(Change detection outputs)
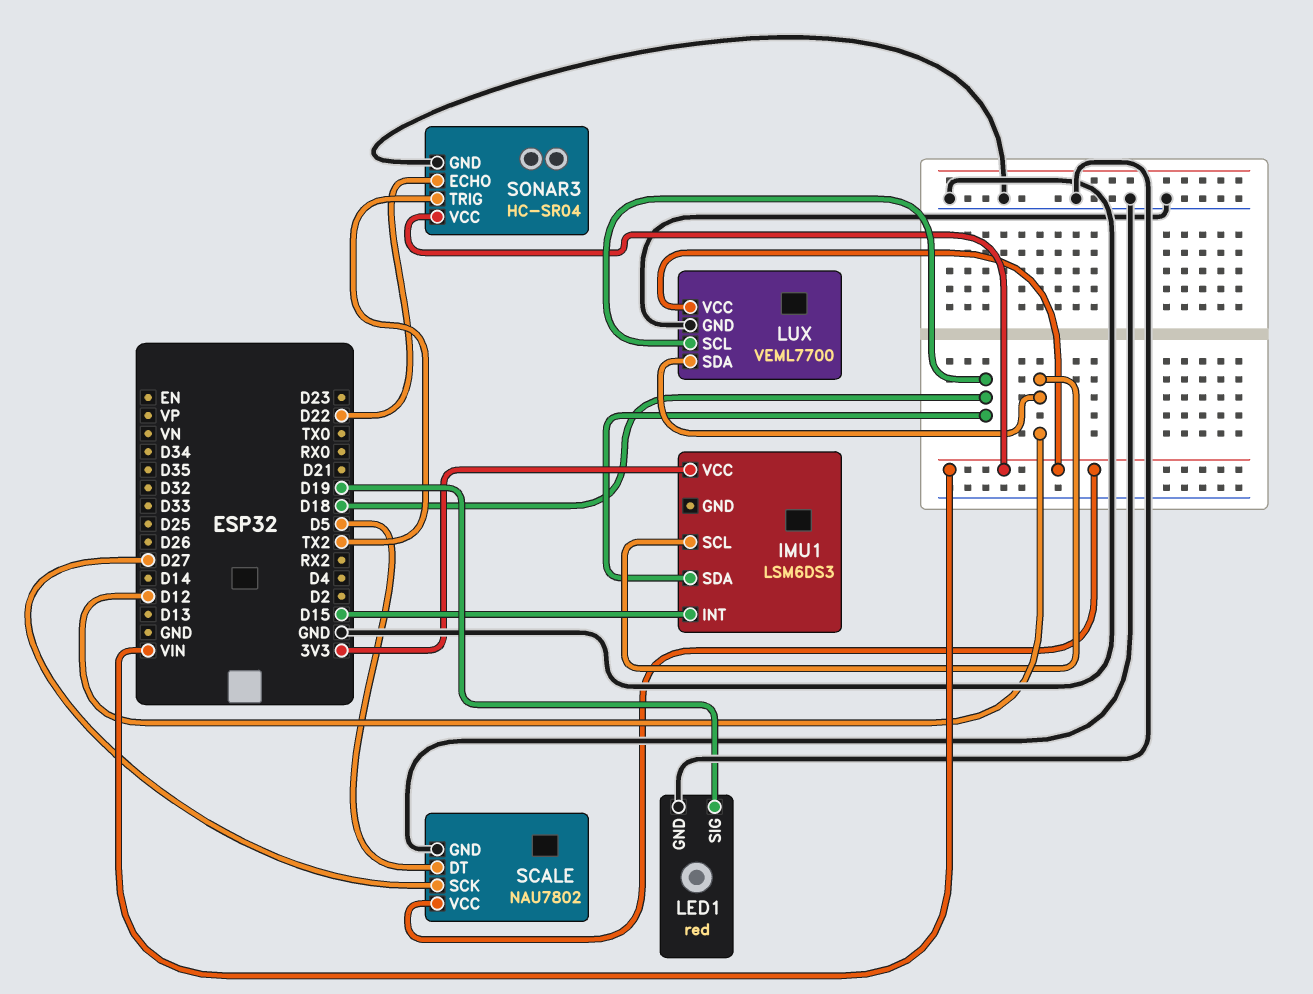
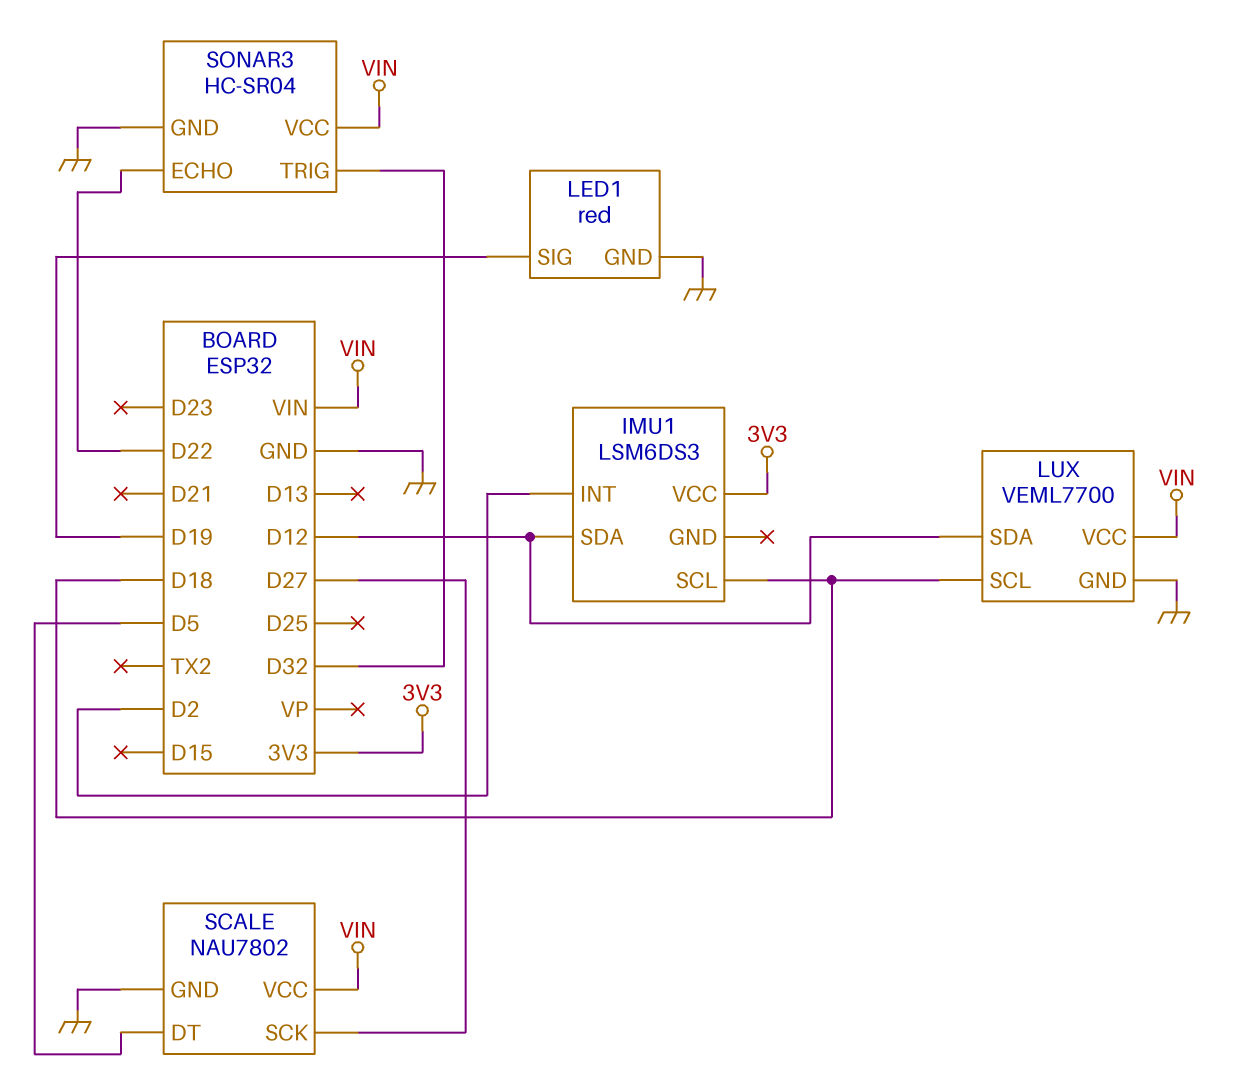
IMU1 pin INT: D15 -> D2
IMU1 pin SCL: D12 -> D18
IMU1 pin SDA: D18 -> D12
SONAR3 pin TRIG: TX2 -> D32

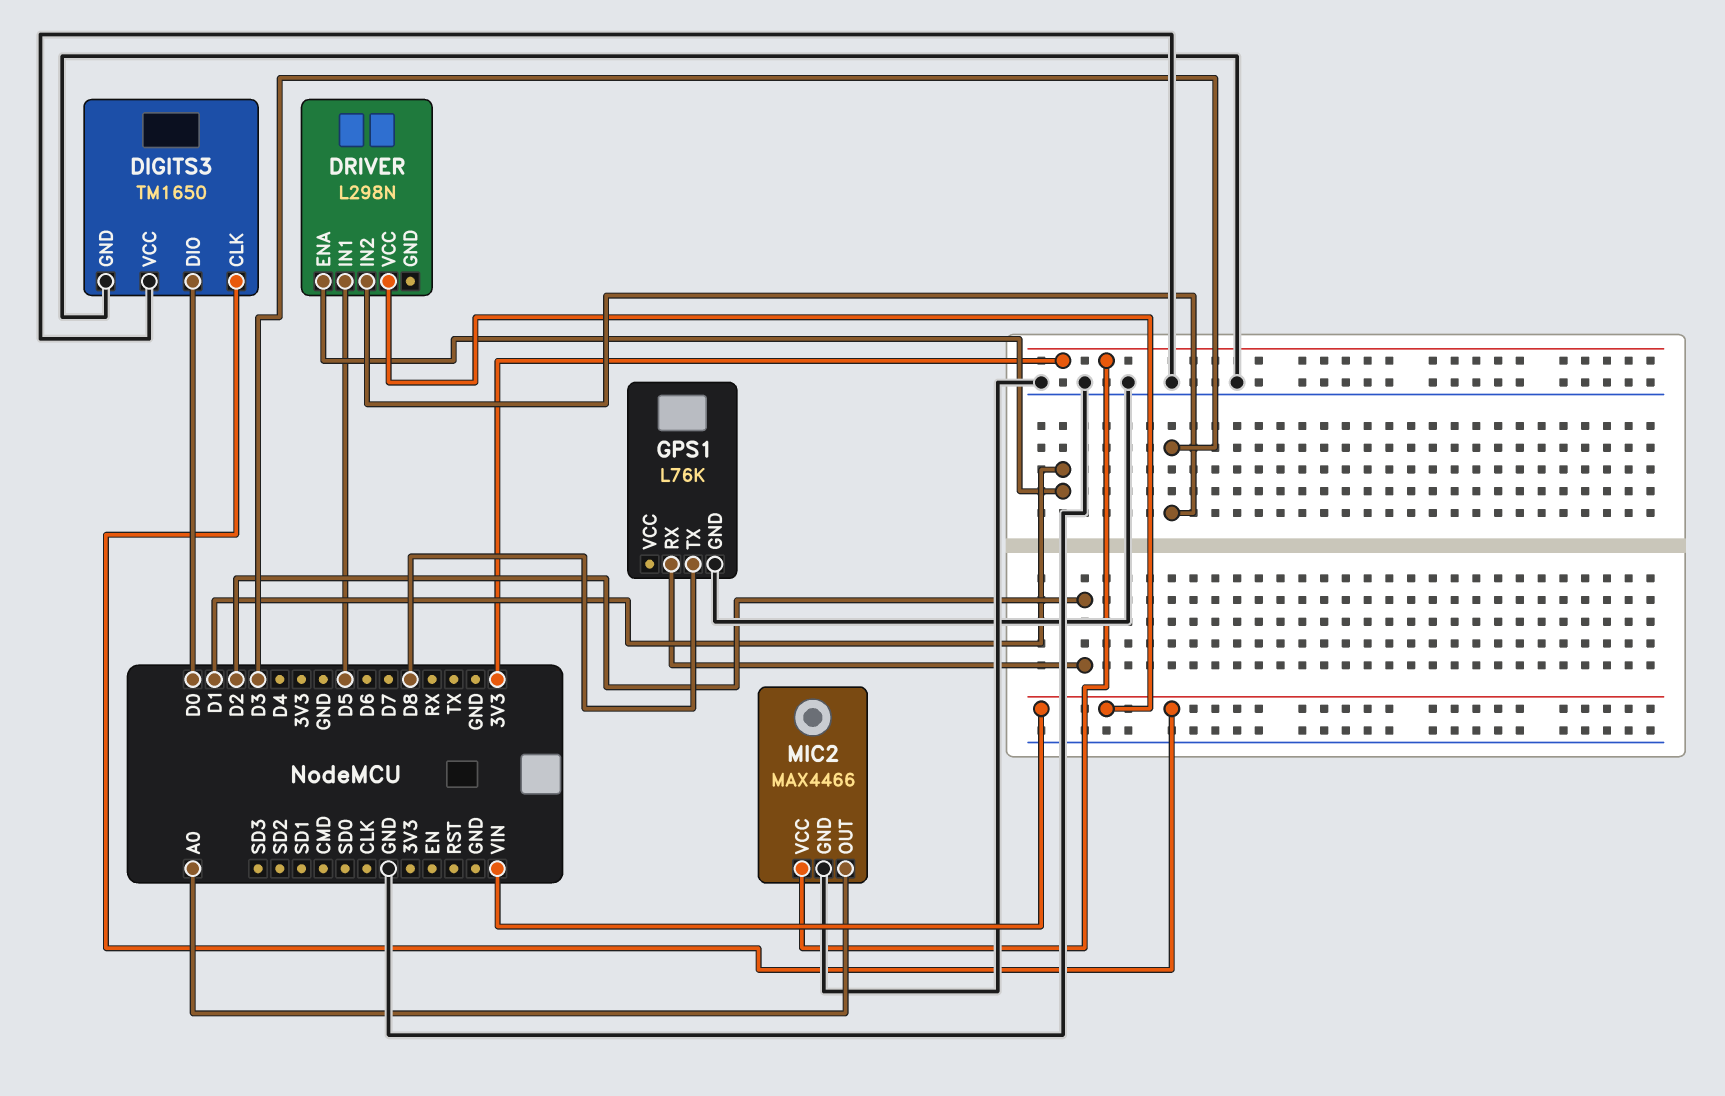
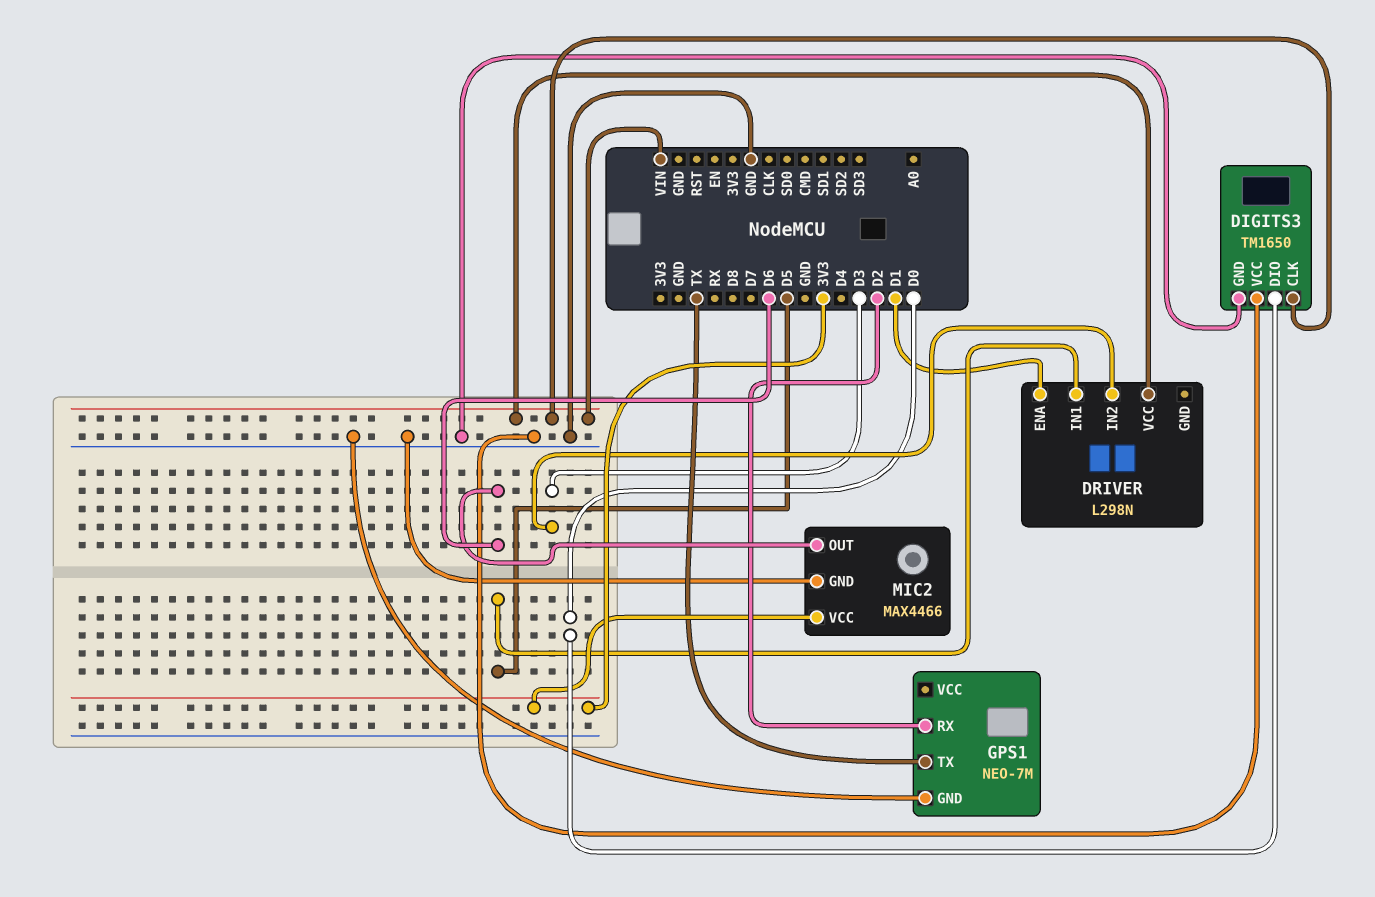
GPS1: L76K -> NEO-7M
GPS1 pin TX: D8 -> TX
MIC2 pin OUT: A0 -> D6

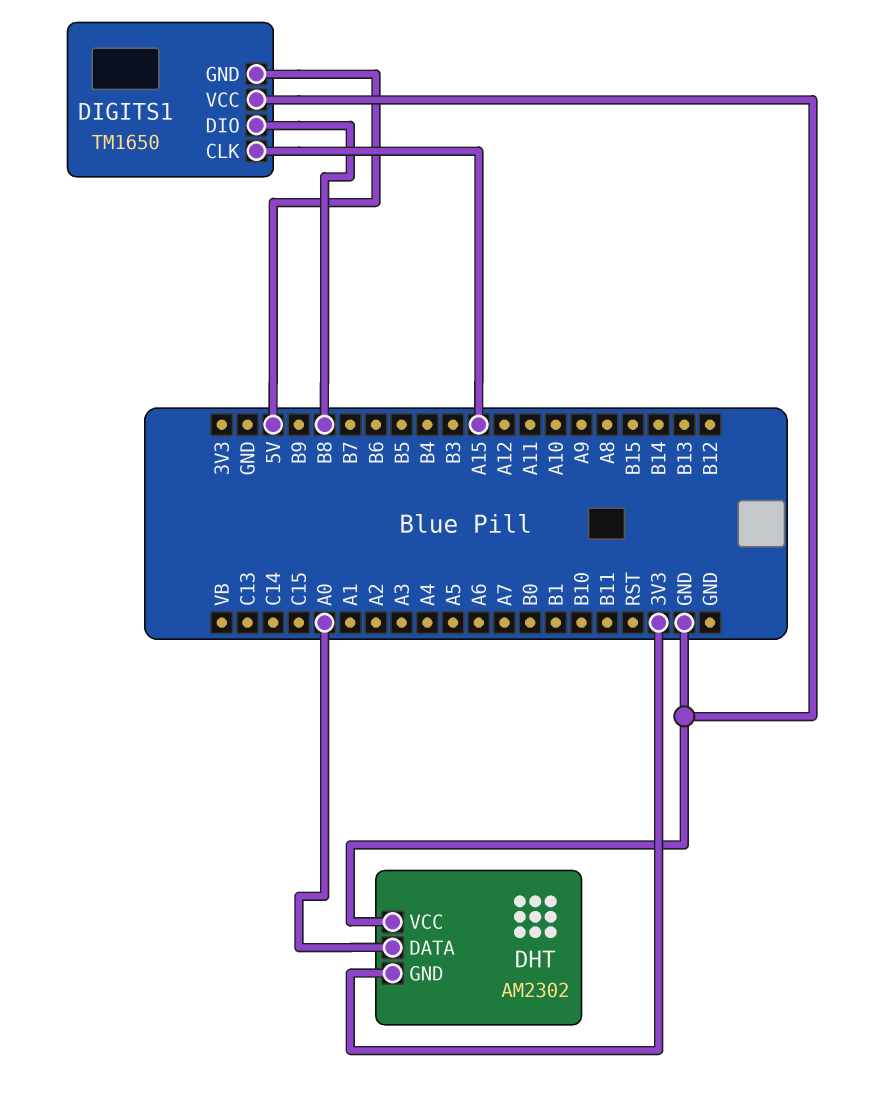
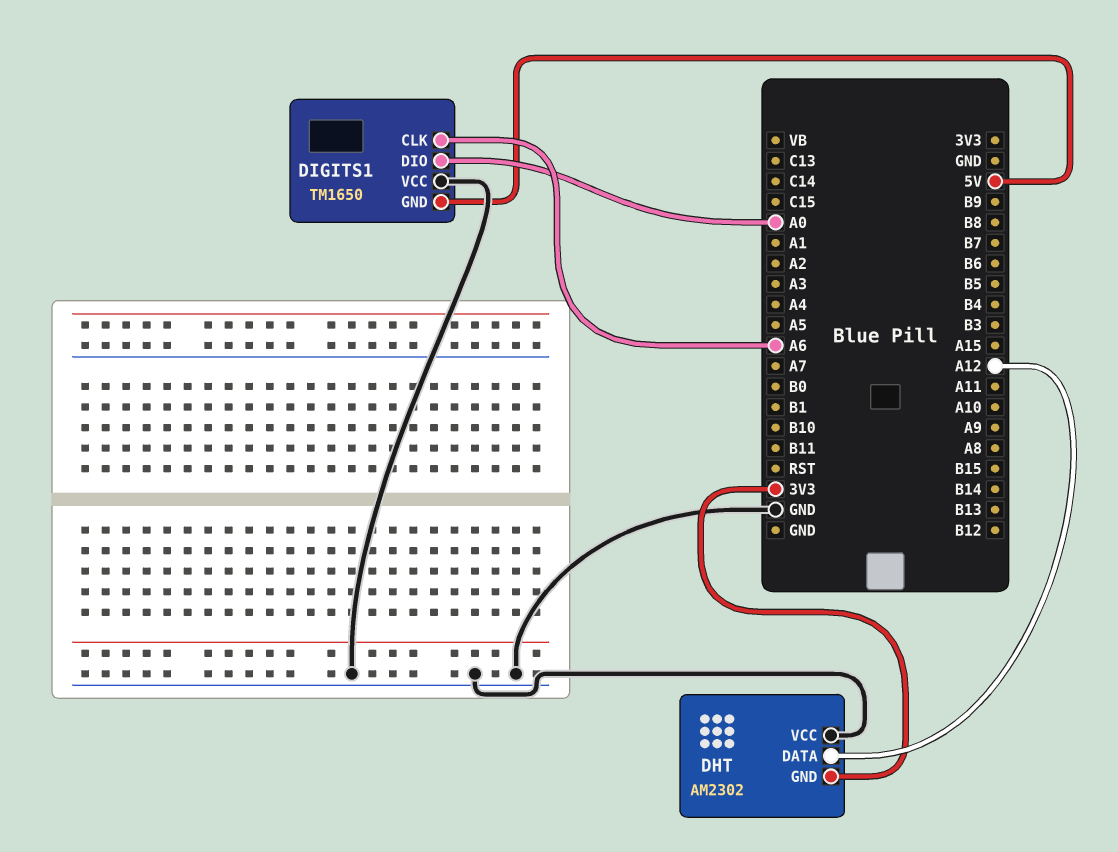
DHT pin DATA: A0 -> A12
DIGITS1 pin CLK: A15 -> A6
DIGITS1 pin DIO: B8 -> A0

> _What the task asks_: Start with the line that holds "GPS1 pin TX: D8 -> TX" and retype each line through the last one in the data, exactly and without pictures.

> _Reply_:
GPS1 pin TX: D8 -> TX
MIC2 pin OUT: A0 -> D6

DHT pin DATA: A0 -> A12
DIGITS1 pin CLK: A15 -> A6
DIGITS1 pin DIO: B8 -> A0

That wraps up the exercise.